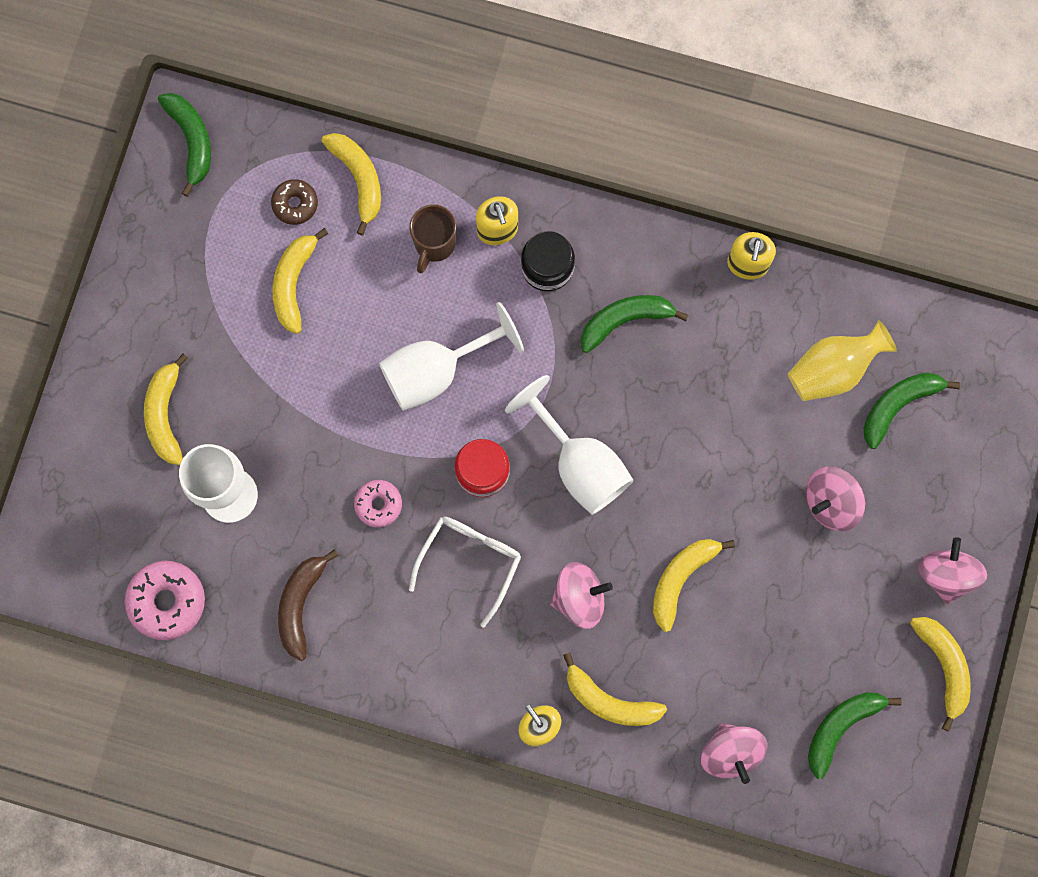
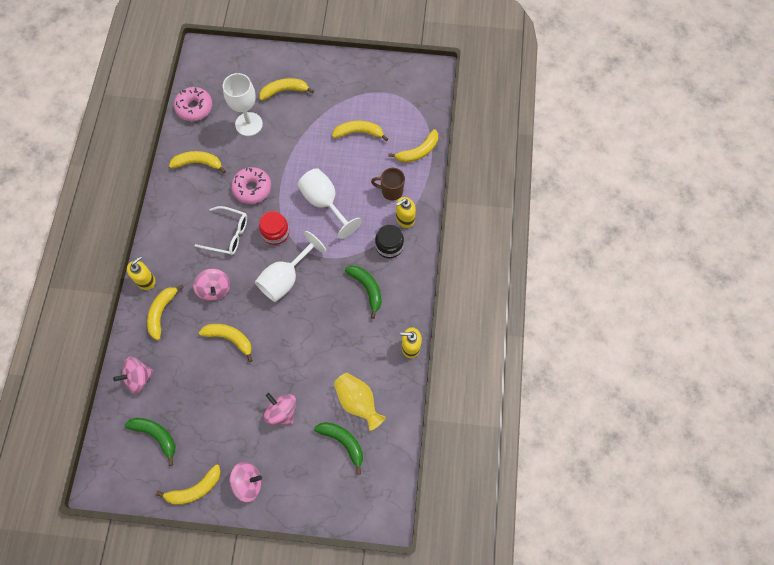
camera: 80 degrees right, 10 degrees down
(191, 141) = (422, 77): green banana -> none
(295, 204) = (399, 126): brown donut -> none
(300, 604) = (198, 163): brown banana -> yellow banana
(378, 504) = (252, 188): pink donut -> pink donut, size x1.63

---

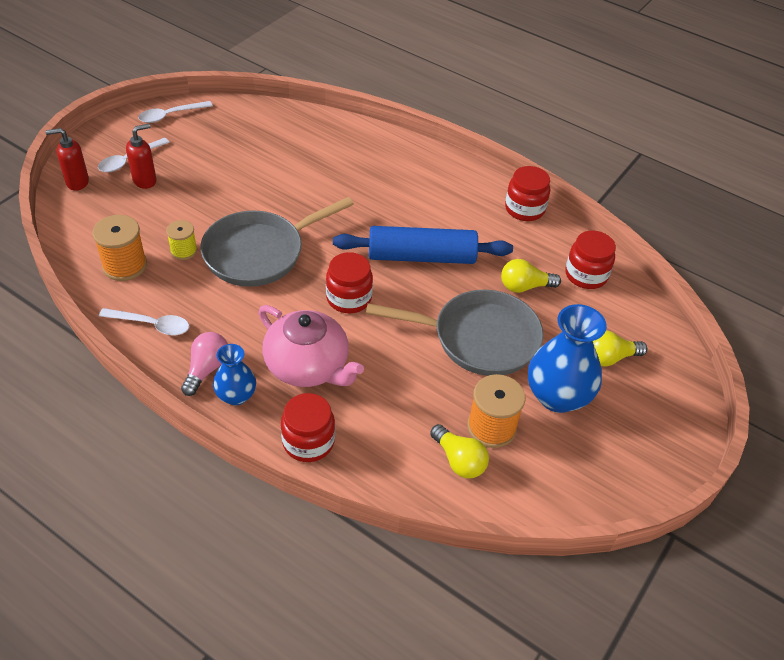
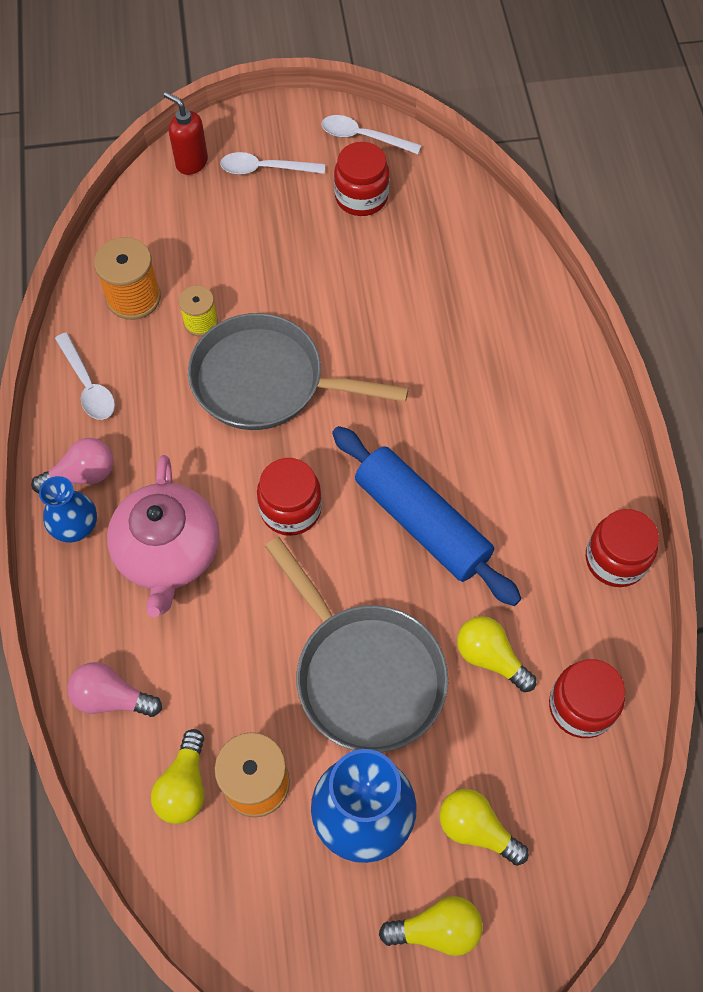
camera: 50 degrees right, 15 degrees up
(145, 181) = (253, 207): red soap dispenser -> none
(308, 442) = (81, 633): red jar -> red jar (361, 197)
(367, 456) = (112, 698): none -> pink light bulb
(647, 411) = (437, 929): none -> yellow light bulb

...

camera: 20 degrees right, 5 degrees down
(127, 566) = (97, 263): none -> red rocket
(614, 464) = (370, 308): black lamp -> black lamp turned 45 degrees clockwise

Instructions to follow - The exact lines of the material above starting at the one that contains "(127, 566) = (97, 263): none -> red rocket" and ending at the one that contains "(614, 464) = (370, 308): black" are what to retype; leave out everything else.

Response below -
(127, 566) = (97, 263): none -> red rocket
(614, 464) = (370, 308): black lamp -> black lamp turned 45 degrees clockwise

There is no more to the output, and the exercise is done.